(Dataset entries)
- Opening Delimiter -

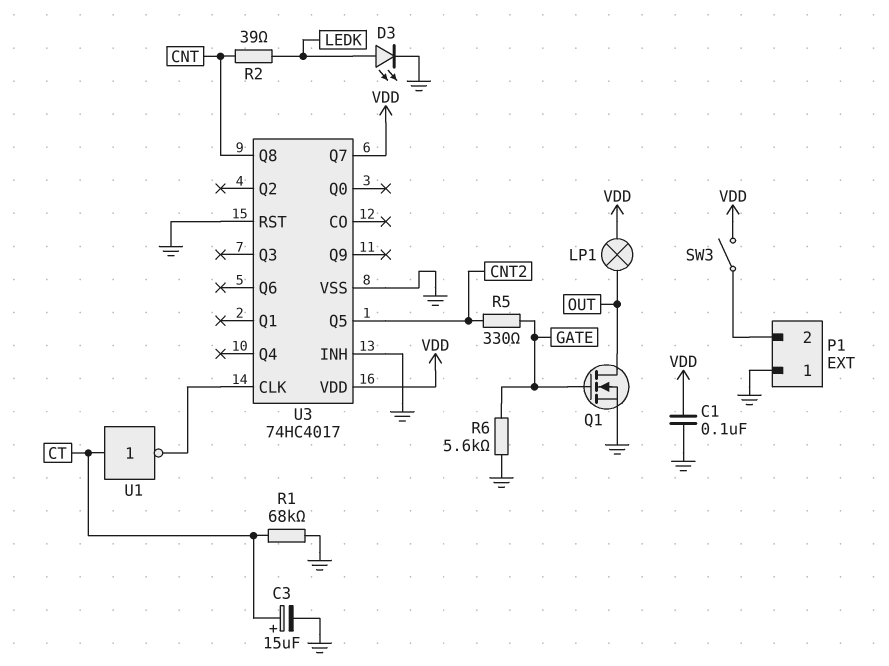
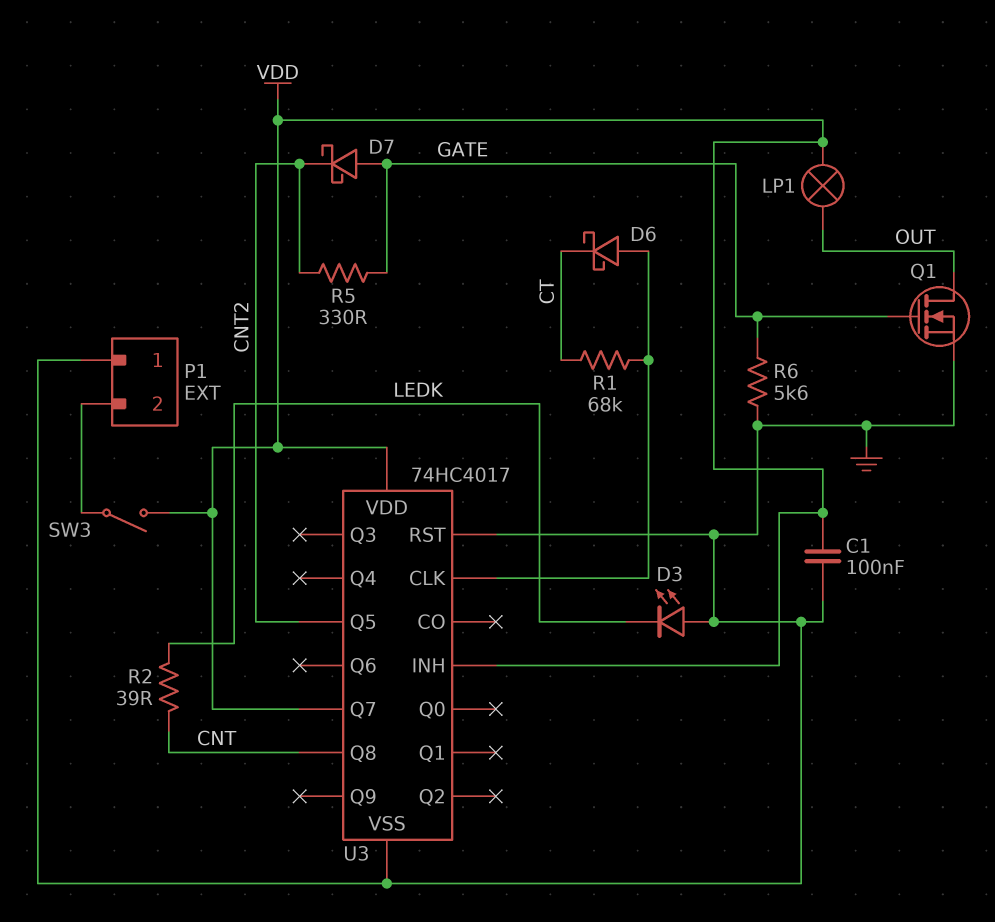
C3: 15uF (plus CT, minus GND) -> none
D3: LED (A LEDK, K GND) -> LED (A GND, K LEDK)
D6: none -> schottky (A U3/CLK, K CT)
D7: none -> schottky (A GATE, K CNT2)
R1: 68k (CT, GND) -> 68k (CT, U3/CLK)
U1: NOT (in CT, out U3/CLK) -> none
U3 pin INH: GND -> VDD

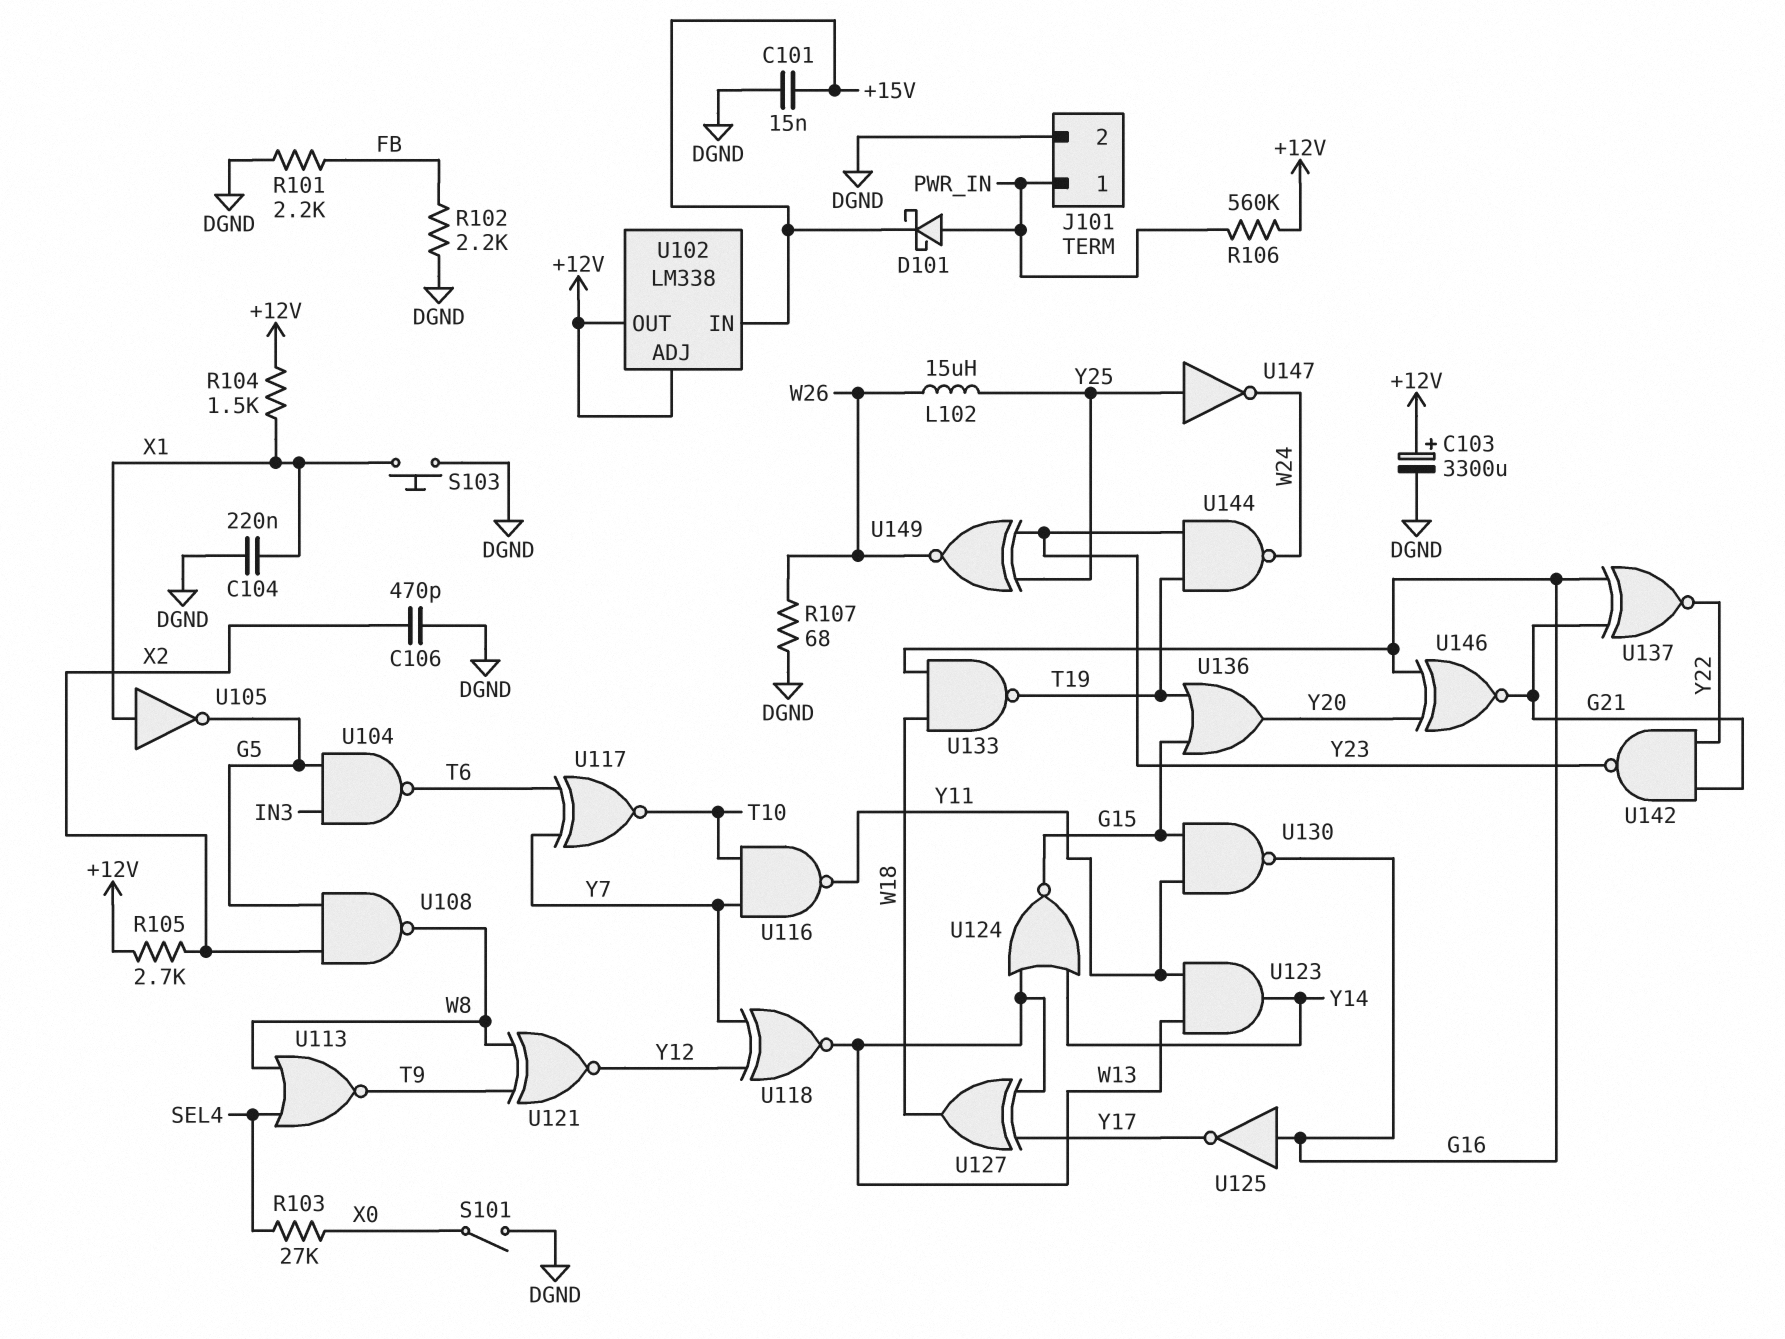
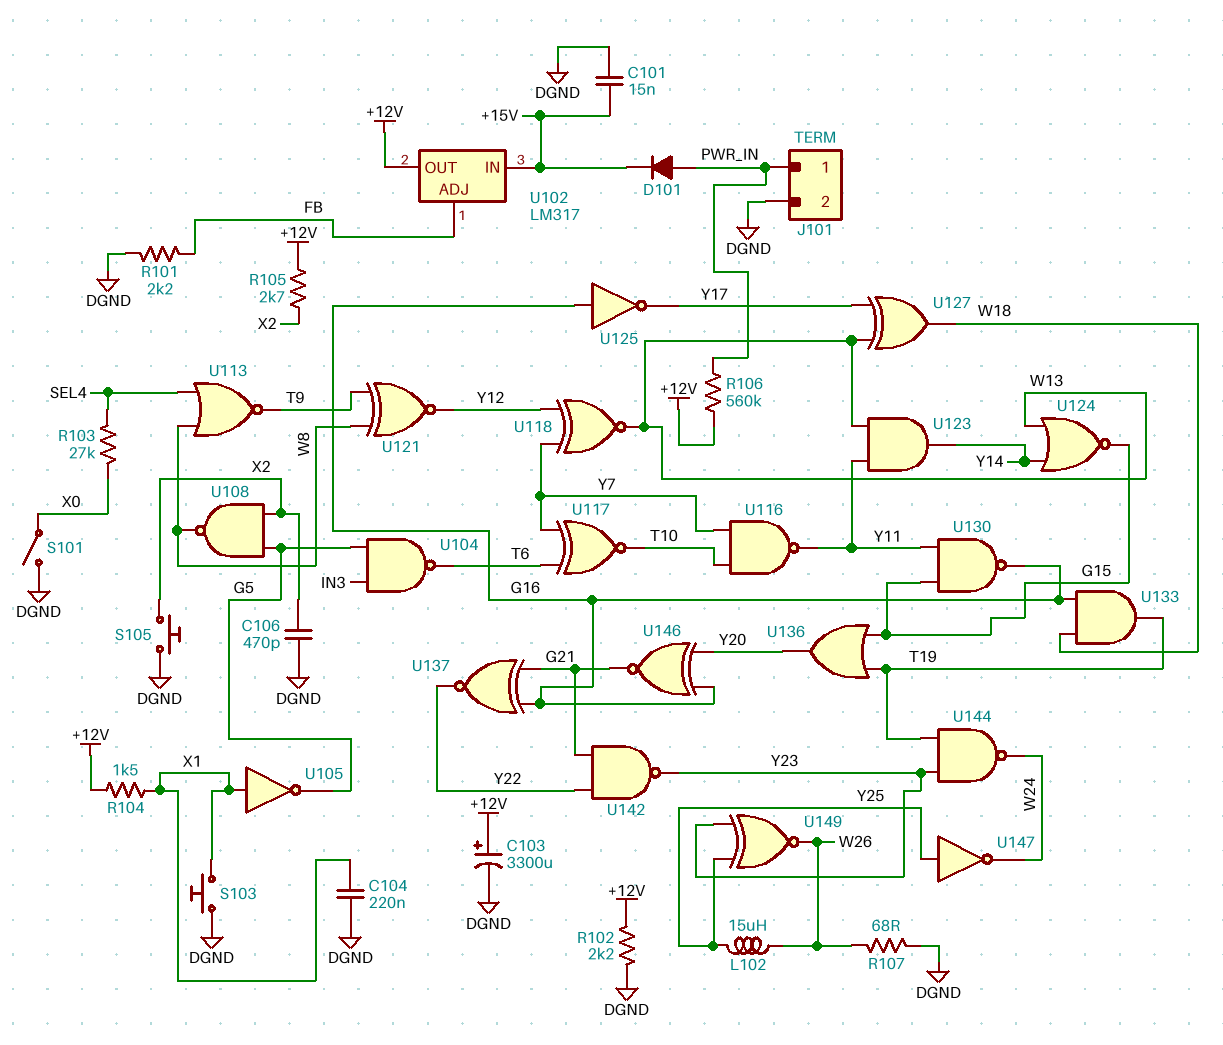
D101: schottky (A PWR_IN, K +15V) -> diode (A PWR_IN, K +15V)
R102: 2.2k (DGND, FB) -> 2.2k (+12V, DGND)
S105: none -> button (DGND, X2)
U102: LM338 -> LM317
U102 pin ADJ: +12V -> FB
U133: NAND (in G16, in W18, out T19) -> AND (in G16, in W18, out T19)

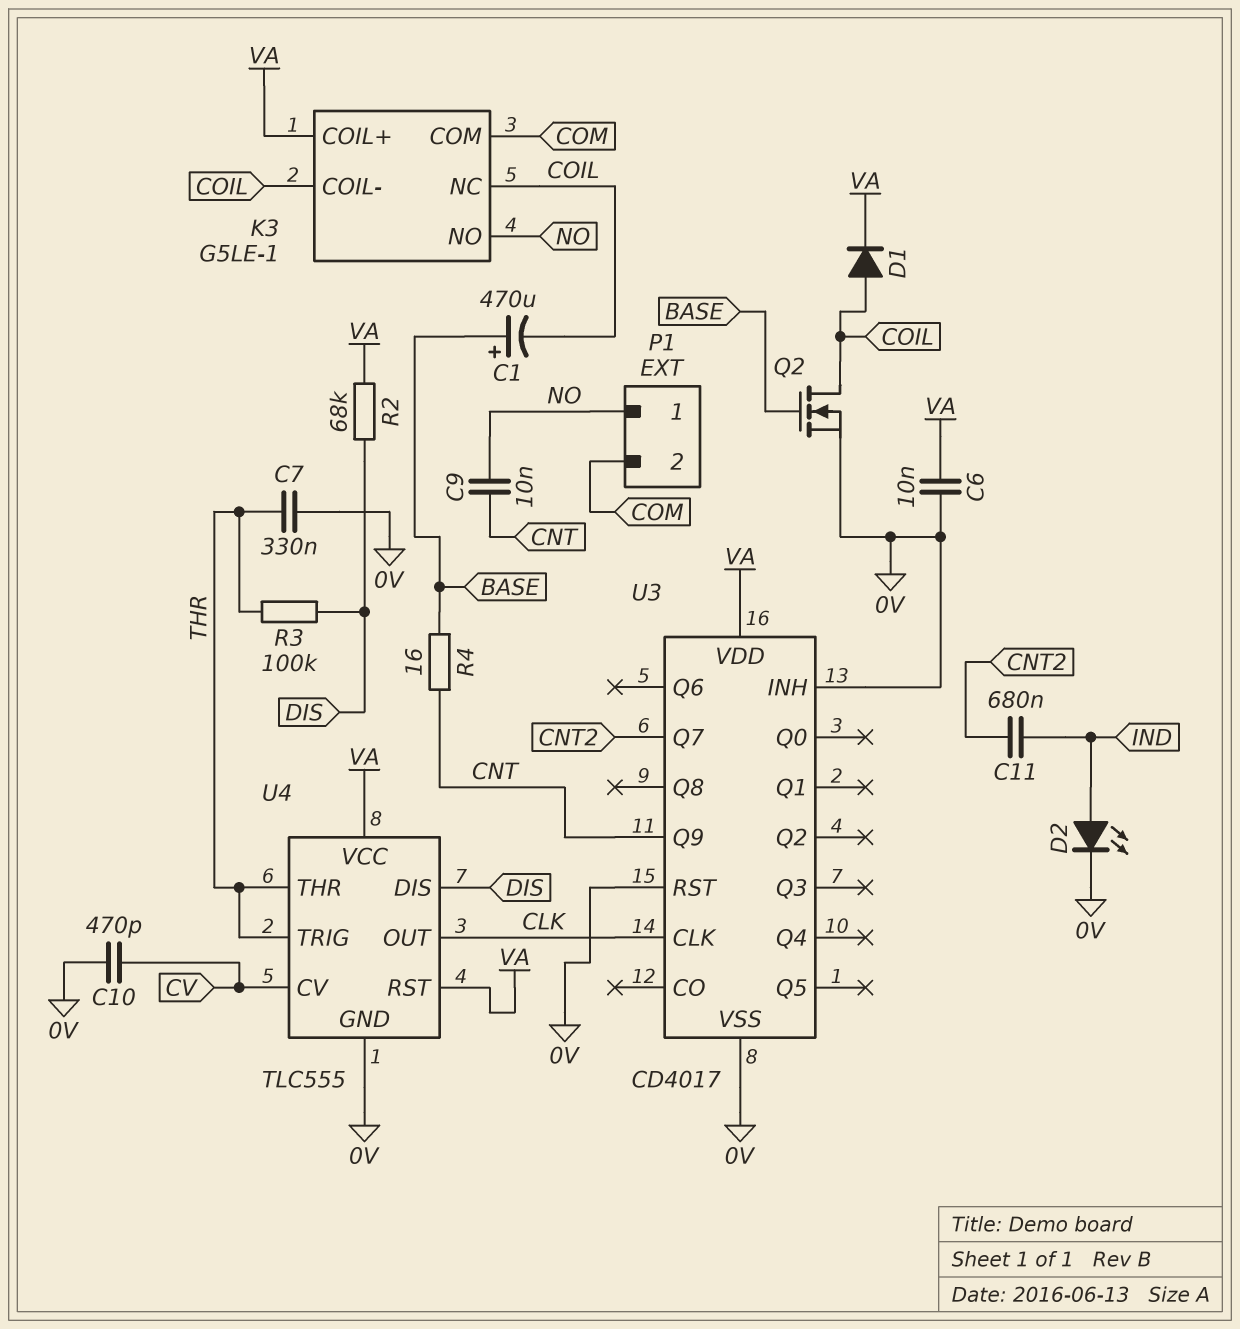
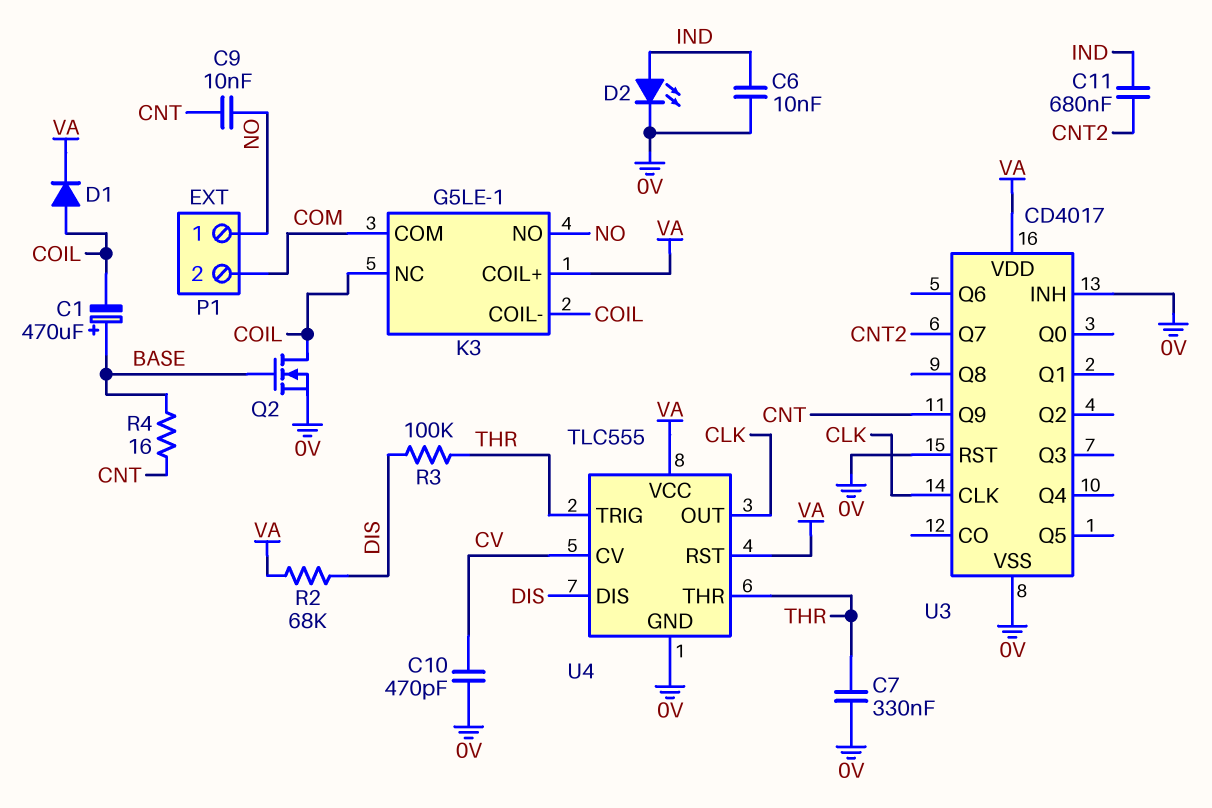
C6: 10nF (0V, VA) -> 10nF (0V, IND)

- Closing Delimiter -

▶ **What you are asked to do**: The data above must be copied exactly. Leave out the pictures.

▶ **Written response**:
C3: 15uF (plus CT, minus GND) -> none
D3: LED (A LEDK, K GND) -> LED (A GND, K LEDK)
D6: none -> schottky (A U3/CLK, K CT)
D7: none -> schottky (A GATE, K CNT2)
R1: 68k (CT, GND) -> 68k (CT, U3/CLK)
U1: NOT (in CT, out U3/CLK) -> none
U3 pin INH: GND -> VDD

D101: schottky (A PWR_IN, K +15V) -> diode (A PWR_IN, K +15V)
R102: 2.2k (DGND, FB) -> 2.2k (+12V, DGND)
S105: none -> button (DGND, X2)
U102: LM338 -> LM317
U102 pin ADJ: +12V -> FB
U133: NAND (in G16, in W18, out T19) -> AND (in G16, in W18, out T19)

C6: 10nF (0V, VA) -> 10nF (0V, IND)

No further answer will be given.